====== MATERIAL TO PROCESS ======
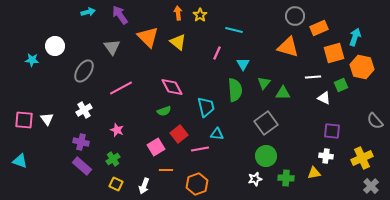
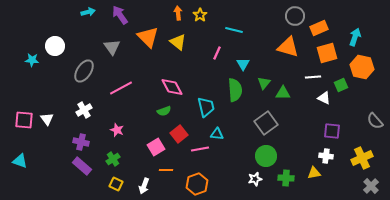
orange square at (334, 53): moved 7 px left
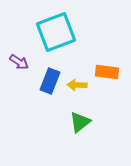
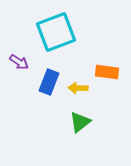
blue rectangle: moved 1 px left, 1 px down
yellow arrow: moved 1 px right, 3 px down
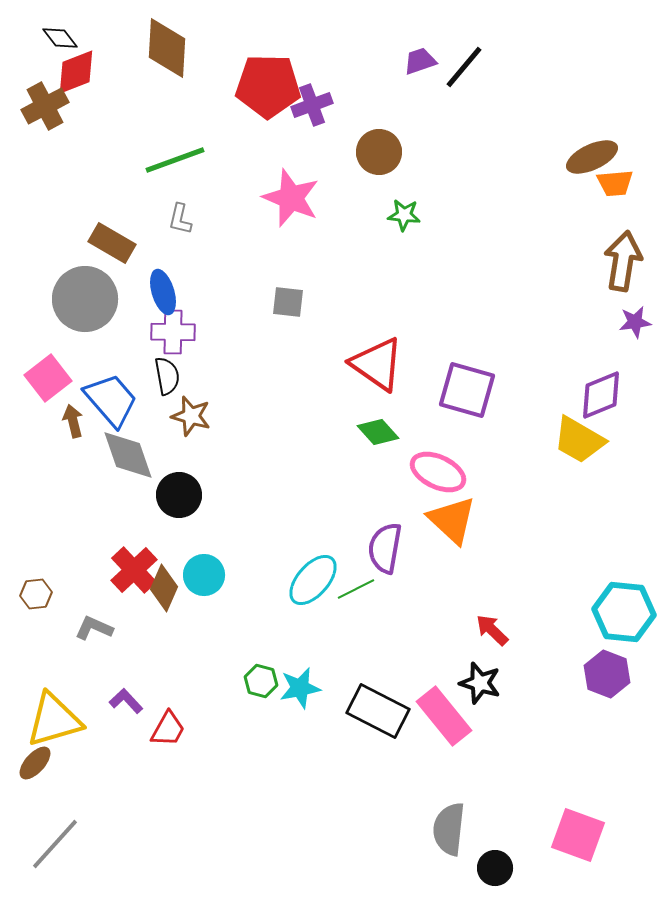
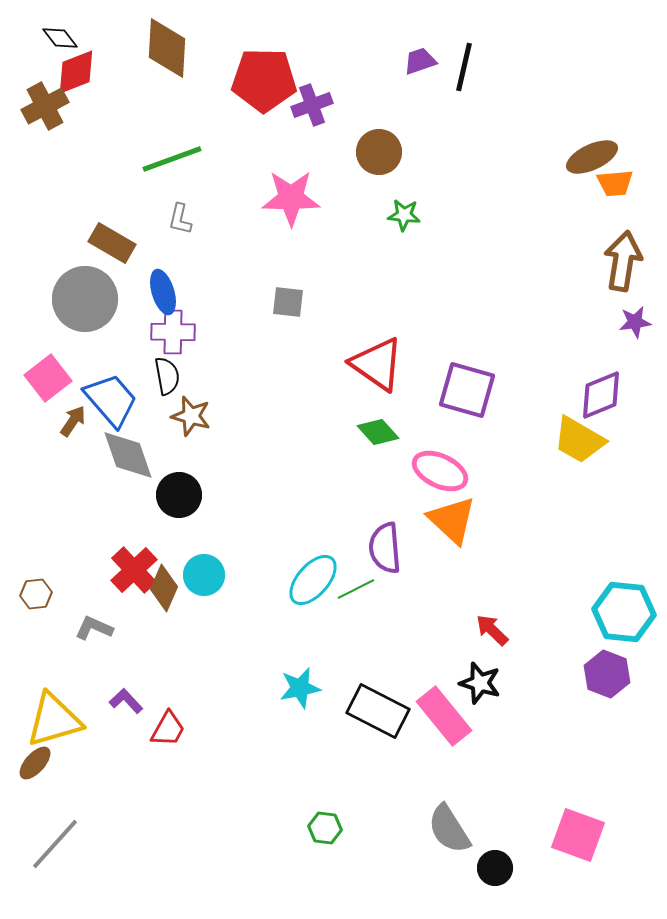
black line at (464, 67): rotated 27 degrees counterclockwise
red pentagon at (268, 86): moved 4 px left, 6 px up
green line at (175, 160): moved 3 px left, 1 px up
pink star at (291, 198): rotated 22 degrees counterclockwise
brown arrow at (73, 421): rotated 48 degrees clockwise
pink ellipse at (438, 472): moved 2 px right, 1 px up
purple semicircle at (385, 548): rotated 15 degrees counterclockwise
green hexagon at (261, 681): moved 64 px right, 147 px down; rotated 8 degrees counterclockwise
gray semicircle at (449, 829): rotated 38 degrees counterclockwise
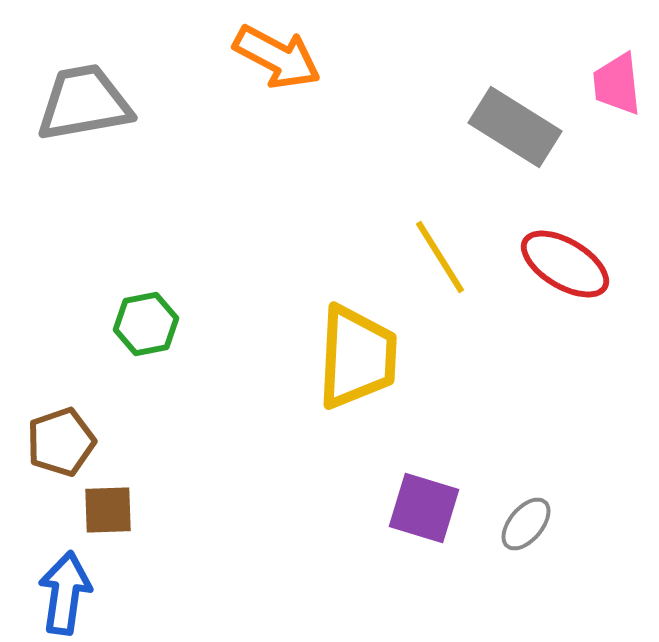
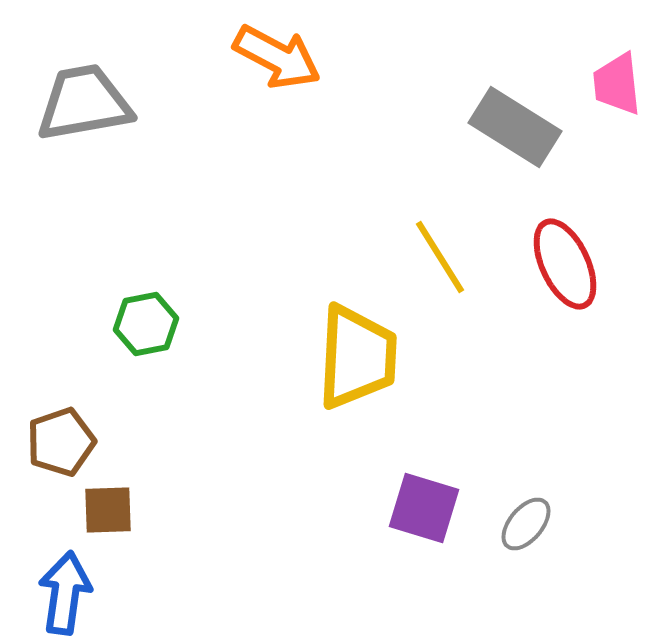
red ellipse: rotated 34 degrees clockwise
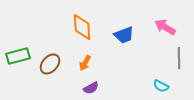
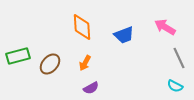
gray line: rotated 25 degrees counterclockwise
cyan semicircle: moved 14 px right
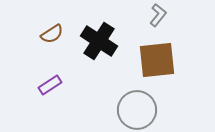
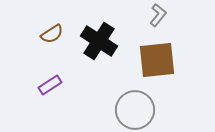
gray circle: moved 2 px left
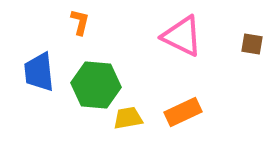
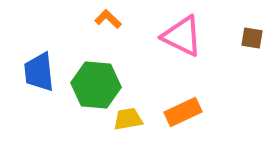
orange L-shape: moved 28 px right, 3 px up; rotated 60 degrees counterclockwise
brown square: moved 6 px up
yellow trapezoid: moved 1 px down
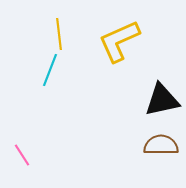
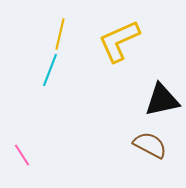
yellow line: moved 1 px right; rotated 20 degrees clockwise
brown semicircle: moved 11 px left; rotated 28 degrees clockwise
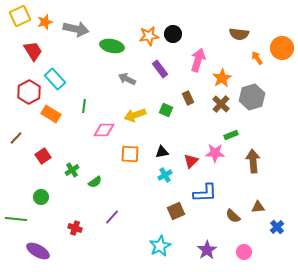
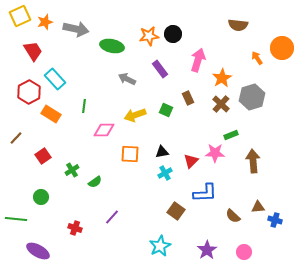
brown semicircle at (239, 34): moved 1 px left, 9 px up
cyan cross at (165, 175): moved 2 px up
brown square at (176, 211): rotated 30 degrees counterclockwise
blue cross at (277, 227): moved 2 px left, 7 px up; rotated 32 degrees counterclockwise
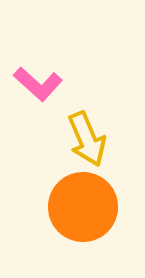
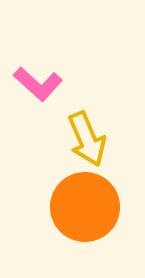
orange circle: moved 2 px right
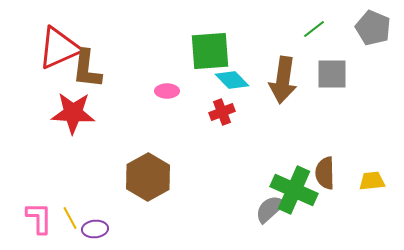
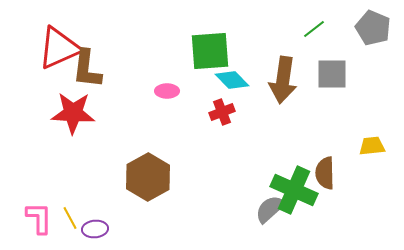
yellow trapezoid: moved 35 px up
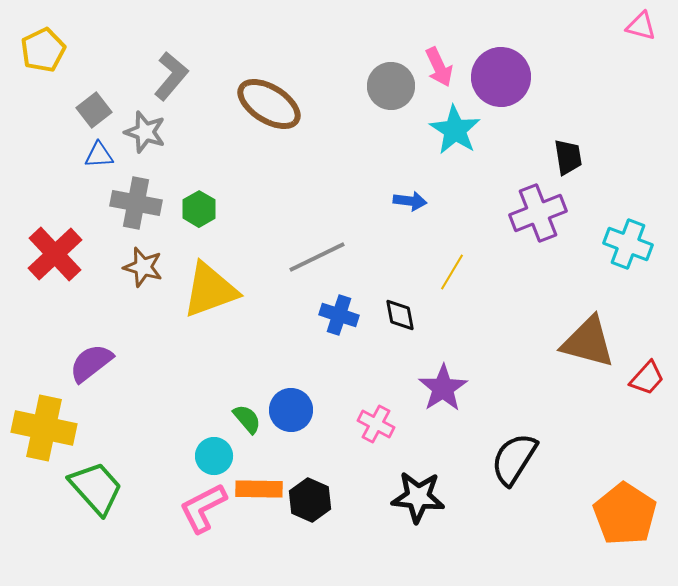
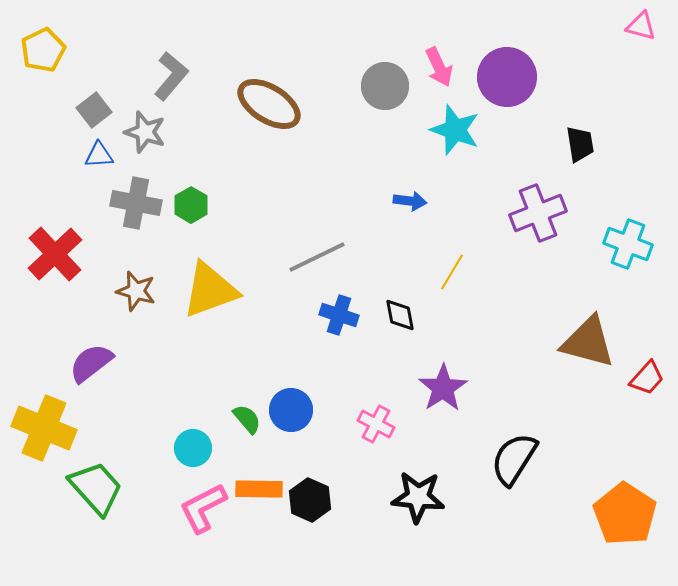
purple circle: moved 6 px right
gray circle: moved 6 px left
cyan star: rotated 12 degrees counterclockwise
black trapezoid: moved 12 px right, 13 px up
green hexagon: moved 8 px left, 4 px up
brown star: moved 7 px left, 24 px down
yellow cross: rotated 10 degrees clockwise
cyan circle: moved 21 px left, 8 px up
======
- AIM OF THE EXERCISE -
Repeat exactly the lines from the one containing "pink star at" through the last line of the records above, both included, and leave out the pictures.

- RESULT OF THIS EXERCISE -
pink star at (291, 198): rotated 22 degrees counterclockwise
brown arrow at (73, 421): rotated 48 degrees clockwise
pink ellipse at (438, 472): moved 2 px right, 1 px up
purple semicircle at (385, 548): rotated 15 degrees counterclockwise
green hexagon at (261, 681): moved 64 px right, 147 px down; rotated 8 degrees counterclockwise
gray semicircle at (449, 829): rotated 38 degrees counterclockwise
red ellipse: rotated 34 degrees clockwise
gray line: rotated 25 degrees counterclockwise
cyan semicircle: moved 14 px right
gray circle: moved 2 px left
orange L-shape: moved 28 px right, 3 px up; rotated 60 degrees counterclockwise
brown square: moved 6 px up
yellow trapezoid: moved 1 px down
yellow line: moved 1 px right; rotated 20 degrees clockwise
brown semicircle: moved 11 px left; rotated 28 degrees clockwise
brown semicircle at (239, 34): moved 1 px left, 9 px up
cyan cross at (165, 175): moved 2 px up
brown square at (176, 211): rotated 30 degrees counterclockwise
blue cross at (277, 227): moved 2 px left, 7 px up; rotated 32 degrees counterclockwise
orange circle: moved 2 px right
yellow trapezoid: moved 35 px up
purple circle: moved 6 px right
gray circle: moved 6 px left
cyan star: rotated 12 degrees counterclockwise
black trapezoid: moved 12 px right, 13 px up
green hexagon: moved 8 px left, 4 px up
brown star: moved 7 px left, 24 px down
yellow cross: rotated 10 degrees clockwise
cyan circle: moved 21 px left, 8 px up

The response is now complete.